### The problem
Your answer must be every line of the data that contains "brown".

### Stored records
........

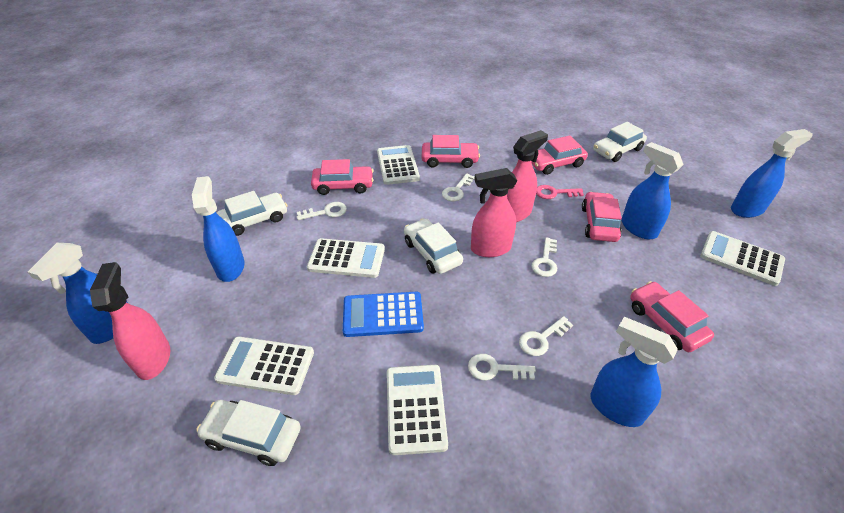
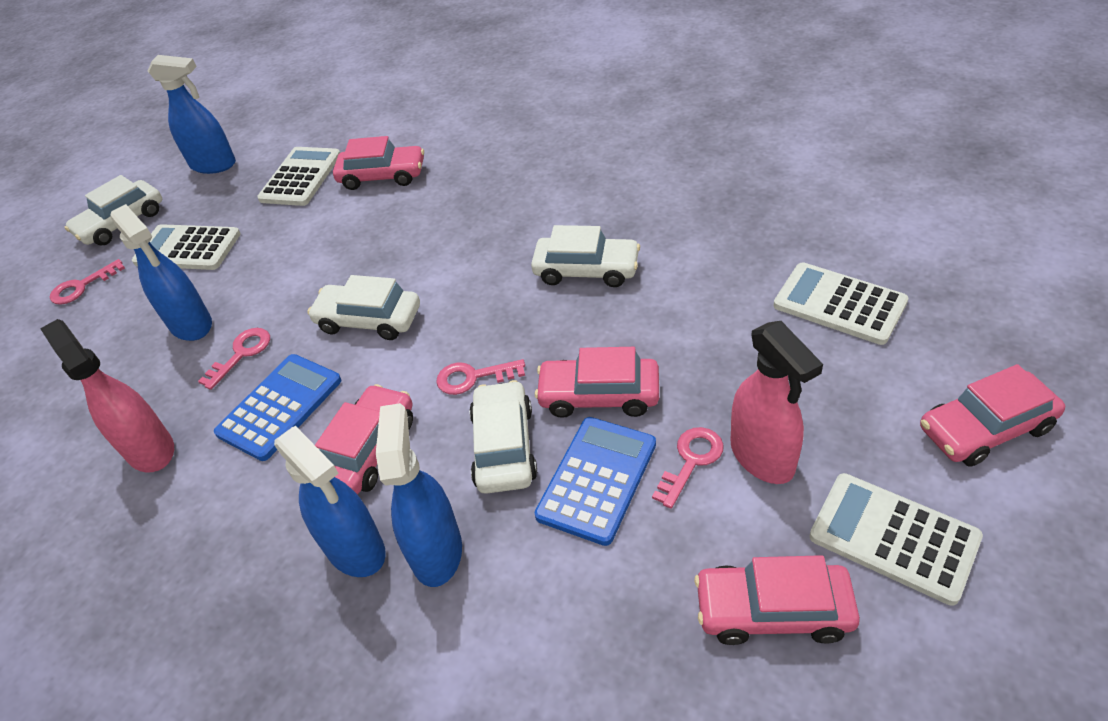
blue calculator: 1 -> 2
blue spray bottle: 5 -> 4
pink key: 1 -> 4
pink spray bottle: 3 -> 2
white calculator: 5 -> 4
white key: 5 -> 0

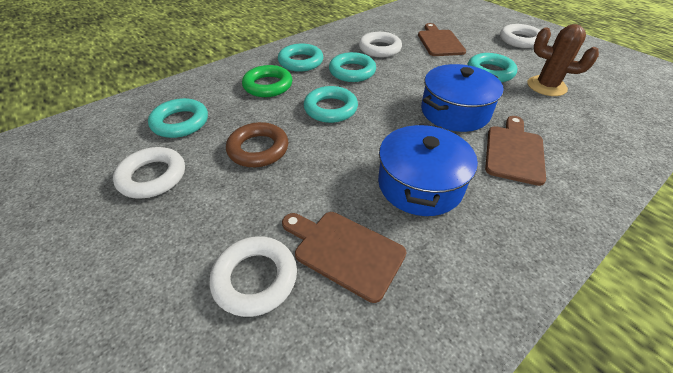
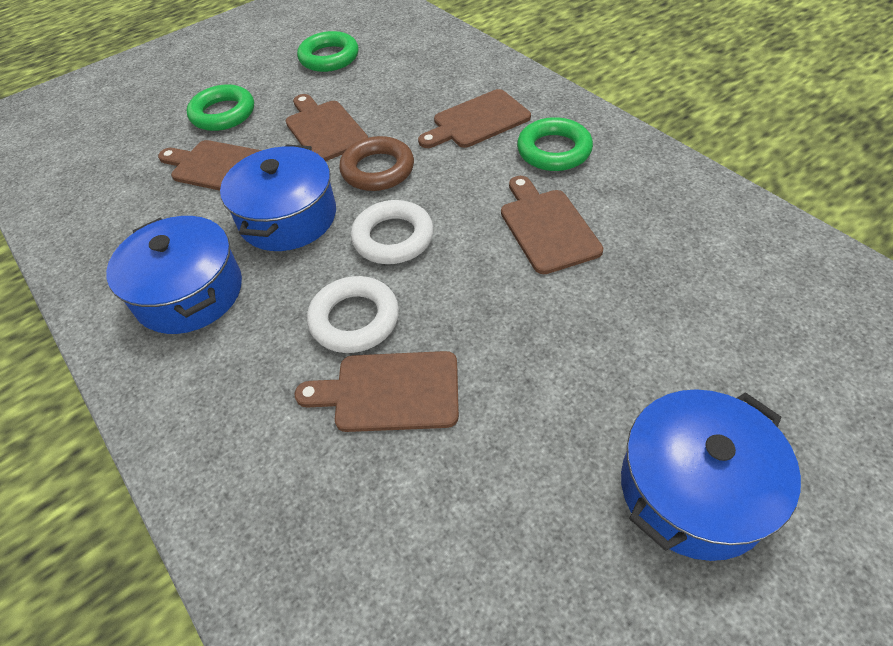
blue pot: 2 -> 3
brown cactus: 1 -> 0
brown cutting board: 3 -> 5
green ring: 1 -> 3
turquoise ring: 5 -> 0
white ring: 4 -> 2

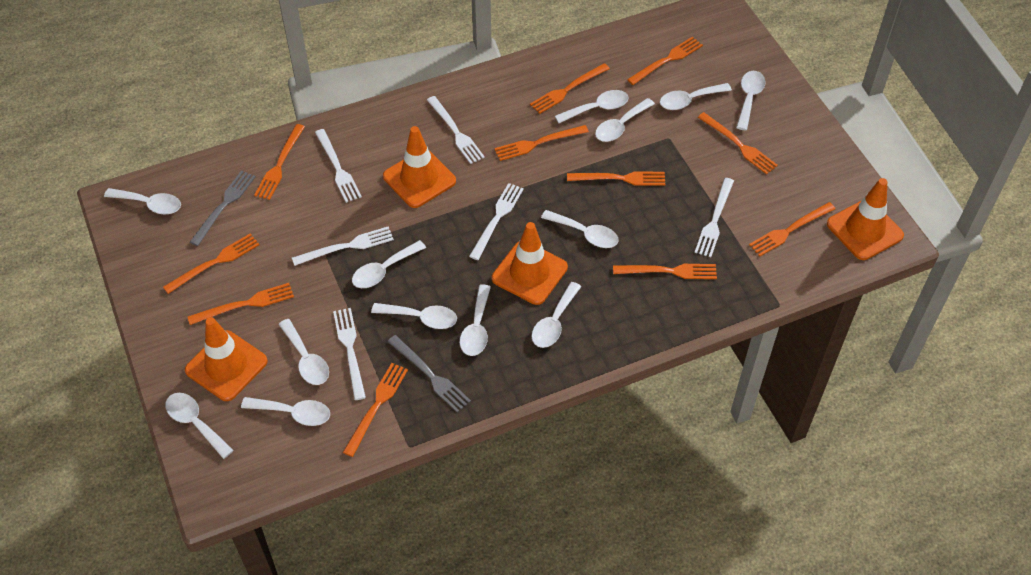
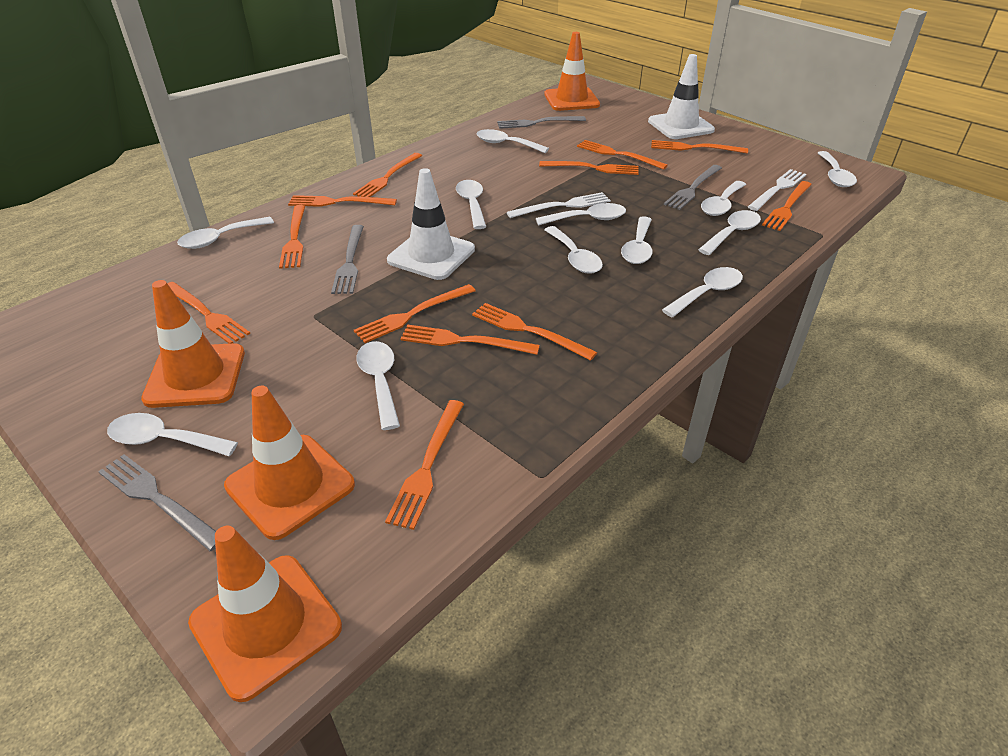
grey fork: 2 -> 4
orange fork: 11 -> 12
white fork: 6 -> 2
white spoon: 13 -> 12
white traffic cone: 0 -> 2

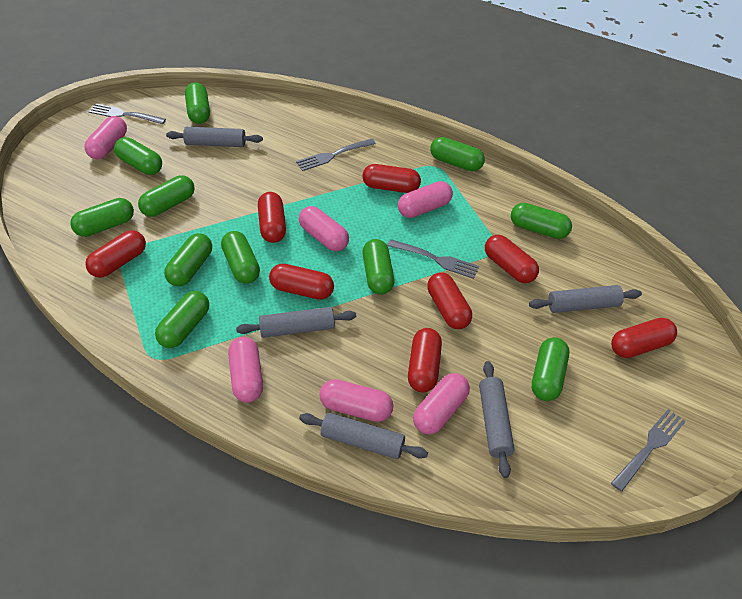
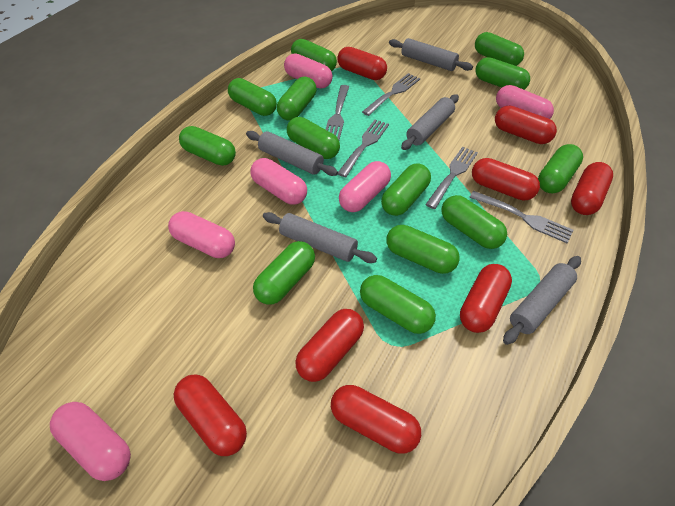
green capsule: 11 -> 13
grey fork: 4 -> 5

........

### Problem solution
brown cactus: 1 -> 0
brown cutting board: 3 -> 5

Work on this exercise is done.